§ **Task details**
Pick out every line below that contains the string "acciaccatura", matching case exactly, and copy each one.

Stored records
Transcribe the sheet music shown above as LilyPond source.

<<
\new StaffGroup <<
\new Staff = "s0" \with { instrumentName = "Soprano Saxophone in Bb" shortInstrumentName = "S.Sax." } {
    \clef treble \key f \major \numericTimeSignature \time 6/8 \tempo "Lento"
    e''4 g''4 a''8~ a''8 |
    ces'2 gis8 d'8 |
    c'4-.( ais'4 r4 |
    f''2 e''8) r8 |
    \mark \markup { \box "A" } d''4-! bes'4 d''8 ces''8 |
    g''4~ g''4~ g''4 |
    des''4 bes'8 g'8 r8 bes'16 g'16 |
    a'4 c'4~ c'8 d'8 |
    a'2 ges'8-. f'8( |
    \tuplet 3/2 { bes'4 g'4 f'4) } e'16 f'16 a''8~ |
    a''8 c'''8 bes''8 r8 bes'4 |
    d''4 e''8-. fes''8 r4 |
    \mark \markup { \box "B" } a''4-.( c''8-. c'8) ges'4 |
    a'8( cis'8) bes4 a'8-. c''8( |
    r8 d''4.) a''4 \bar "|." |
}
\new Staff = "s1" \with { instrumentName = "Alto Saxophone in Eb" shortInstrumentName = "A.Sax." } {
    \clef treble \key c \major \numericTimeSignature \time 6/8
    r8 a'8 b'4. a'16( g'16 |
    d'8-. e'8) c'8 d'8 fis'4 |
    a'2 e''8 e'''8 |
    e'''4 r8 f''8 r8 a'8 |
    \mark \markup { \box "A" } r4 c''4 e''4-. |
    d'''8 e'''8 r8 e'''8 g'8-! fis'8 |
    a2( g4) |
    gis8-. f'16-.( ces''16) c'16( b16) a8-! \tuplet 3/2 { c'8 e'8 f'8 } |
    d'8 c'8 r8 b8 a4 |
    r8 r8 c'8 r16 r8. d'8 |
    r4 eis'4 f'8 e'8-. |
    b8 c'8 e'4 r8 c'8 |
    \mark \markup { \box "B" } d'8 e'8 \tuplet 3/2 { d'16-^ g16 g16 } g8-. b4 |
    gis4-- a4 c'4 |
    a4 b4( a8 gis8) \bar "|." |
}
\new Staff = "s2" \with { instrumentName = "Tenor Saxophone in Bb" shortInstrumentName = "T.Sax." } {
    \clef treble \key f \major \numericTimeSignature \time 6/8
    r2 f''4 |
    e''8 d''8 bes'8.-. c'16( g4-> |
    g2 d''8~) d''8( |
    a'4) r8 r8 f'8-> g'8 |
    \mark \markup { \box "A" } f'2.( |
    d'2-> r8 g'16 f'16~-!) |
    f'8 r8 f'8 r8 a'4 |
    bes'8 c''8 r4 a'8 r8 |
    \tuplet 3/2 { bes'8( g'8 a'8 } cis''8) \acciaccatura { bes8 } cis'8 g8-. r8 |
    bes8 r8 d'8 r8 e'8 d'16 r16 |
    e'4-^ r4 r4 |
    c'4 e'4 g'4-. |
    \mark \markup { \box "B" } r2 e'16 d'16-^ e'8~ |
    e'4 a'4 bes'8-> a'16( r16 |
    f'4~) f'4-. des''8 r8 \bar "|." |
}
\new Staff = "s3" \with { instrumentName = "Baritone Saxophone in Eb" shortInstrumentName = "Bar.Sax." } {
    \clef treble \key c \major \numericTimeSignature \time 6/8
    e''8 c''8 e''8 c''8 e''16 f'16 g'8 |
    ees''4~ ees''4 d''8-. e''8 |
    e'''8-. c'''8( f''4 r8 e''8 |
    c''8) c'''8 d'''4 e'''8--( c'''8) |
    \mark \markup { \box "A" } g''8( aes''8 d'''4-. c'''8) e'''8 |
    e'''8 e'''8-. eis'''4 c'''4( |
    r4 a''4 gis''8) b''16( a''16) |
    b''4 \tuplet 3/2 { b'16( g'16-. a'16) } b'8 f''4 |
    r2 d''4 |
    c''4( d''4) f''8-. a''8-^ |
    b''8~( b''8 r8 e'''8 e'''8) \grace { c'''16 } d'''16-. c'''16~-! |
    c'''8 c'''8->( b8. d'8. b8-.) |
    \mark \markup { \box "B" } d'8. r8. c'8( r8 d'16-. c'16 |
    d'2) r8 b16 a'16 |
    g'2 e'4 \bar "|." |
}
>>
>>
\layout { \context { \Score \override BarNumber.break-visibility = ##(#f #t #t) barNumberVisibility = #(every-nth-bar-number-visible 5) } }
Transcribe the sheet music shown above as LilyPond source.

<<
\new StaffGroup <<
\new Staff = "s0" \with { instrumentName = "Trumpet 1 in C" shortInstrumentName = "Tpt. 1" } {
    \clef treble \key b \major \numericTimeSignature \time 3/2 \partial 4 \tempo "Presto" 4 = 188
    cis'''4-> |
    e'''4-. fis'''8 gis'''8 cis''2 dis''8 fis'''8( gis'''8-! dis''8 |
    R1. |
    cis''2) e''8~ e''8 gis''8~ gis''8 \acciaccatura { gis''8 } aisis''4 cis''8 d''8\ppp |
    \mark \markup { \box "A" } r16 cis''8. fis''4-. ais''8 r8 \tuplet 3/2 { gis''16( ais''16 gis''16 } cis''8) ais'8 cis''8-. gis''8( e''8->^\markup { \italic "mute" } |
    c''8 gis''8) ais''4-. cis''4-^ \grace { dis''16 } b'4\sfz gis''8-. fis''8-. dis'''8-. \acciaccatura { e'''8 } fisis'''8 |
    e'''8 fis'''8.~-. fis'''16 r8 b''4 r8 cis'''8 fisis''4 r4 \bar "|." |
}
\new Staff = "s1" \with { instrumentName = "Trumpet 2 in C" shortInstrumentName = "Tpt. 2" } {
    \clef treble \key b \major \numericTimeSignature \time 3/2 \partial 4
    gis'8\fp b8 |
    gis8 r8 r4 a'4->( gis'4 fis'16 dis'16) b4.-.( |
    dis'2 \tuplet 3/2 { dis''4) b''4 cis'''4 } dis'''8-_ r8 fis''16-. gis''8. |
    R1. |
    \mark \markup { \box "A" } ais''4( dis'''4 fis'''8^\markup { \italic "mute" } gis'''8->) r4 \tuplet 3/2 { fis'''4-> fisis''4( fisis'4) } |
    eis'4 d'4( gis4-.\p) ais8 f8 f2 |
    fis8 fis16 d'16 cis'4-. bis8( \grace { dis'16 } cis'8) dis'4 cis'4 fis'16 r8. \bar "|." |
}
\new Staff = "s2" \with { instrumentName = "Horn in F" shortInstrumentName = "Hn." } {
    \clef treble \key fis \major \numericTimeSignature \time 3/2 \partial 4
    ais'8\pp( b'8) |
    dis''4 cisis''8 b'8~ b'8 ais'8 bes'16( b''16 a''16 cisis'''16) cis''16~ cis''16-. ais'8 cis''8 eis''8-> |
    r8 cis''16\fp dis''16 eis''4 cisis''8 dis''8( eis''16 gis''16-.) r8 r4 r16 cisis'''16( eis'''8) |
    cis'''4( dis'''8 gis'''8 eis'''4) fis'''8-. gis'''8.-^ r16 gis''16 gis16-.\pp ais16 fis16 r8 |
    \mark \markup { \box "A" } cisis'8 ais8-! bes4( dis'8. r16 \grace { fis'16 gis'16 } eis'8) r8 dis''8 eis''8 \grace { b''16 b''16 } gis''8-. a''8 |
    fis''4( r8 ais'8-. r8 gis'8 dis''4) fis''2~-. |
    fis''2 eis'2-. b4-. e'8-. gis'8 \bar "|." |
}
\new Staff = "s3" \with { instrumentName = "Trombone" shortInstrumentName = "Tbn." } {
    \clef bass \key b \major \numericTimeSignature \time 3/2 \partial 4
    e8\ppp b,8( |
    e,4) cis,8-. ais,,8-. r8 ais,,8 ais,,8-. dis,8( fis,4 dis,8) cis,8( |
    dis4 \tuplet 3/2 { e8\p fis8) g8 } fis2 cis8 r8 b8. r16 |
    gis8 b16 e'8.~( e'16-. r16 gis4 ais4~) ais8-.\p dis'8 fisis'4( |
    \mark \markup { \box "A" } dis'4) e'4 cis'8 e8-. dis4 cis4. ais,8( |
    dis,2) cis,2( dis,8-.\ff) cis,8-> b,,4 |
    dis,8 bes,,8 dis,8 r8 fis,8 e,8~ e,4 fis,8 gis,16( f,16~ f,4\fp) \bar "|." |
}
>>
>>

§ **Answer for this exercise**
    \tuplet 3/2 { bes'8( g'8 a'8 } cis''8) \acciaccatura { bes8 } cis'8 g8-. r8 |
    cis''2) e''8~ e''8 gis''8~ gis''8 \acciaccatura { gis''8 } aisis''4 cis''8 d''8\ppp |
    c''8 gis''8) ais''4-. cis''4-^ \grace { dis''16 } b'4\sfz gis''8-. fis''8-. dis'''8-. \acciaccatura { e'''8 } fisis'''8 |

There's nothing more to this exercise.